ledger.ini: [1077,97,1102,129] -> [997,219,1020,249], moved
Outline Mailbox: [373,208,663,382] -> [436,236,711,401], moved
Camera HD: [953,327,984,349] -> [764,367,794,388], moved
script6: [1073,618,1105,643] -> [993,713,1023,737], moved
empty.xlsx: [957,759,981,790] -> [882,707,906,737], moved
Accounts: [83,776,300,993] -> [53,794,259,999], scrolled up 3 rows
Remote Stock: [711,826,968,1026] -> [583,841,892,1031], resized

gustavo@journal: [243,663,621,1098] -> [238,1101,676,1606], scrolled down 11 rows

• • • • •

Work request
Please repeat the complete material exactly, with nothing omitted.

Task solution
ledger.ini: [1077,97,1102,129] -> [997,219,1020,249], moved
Outline Mailbox: [373,208,663,382] -> [436,236,711,401], moved
Camera HD: [953,327,984,349] -> [764,367,794,388], moved
script6: [1073,618,1105,643] -> [993,713,1023,737], moved
empty.xlsx: [957,759,981,790] -> [882,707,906,737], moved
Accounts: [83,776,300,993] -> [53,794,259,999], scrolled up 3 rows
Remote Stock: [711,826,968,1026] -> [583,841,892,1031], resized

gustavo@journal: [243,663,621,1098] -> [238,1101,676,1606], scrolled down 11 rows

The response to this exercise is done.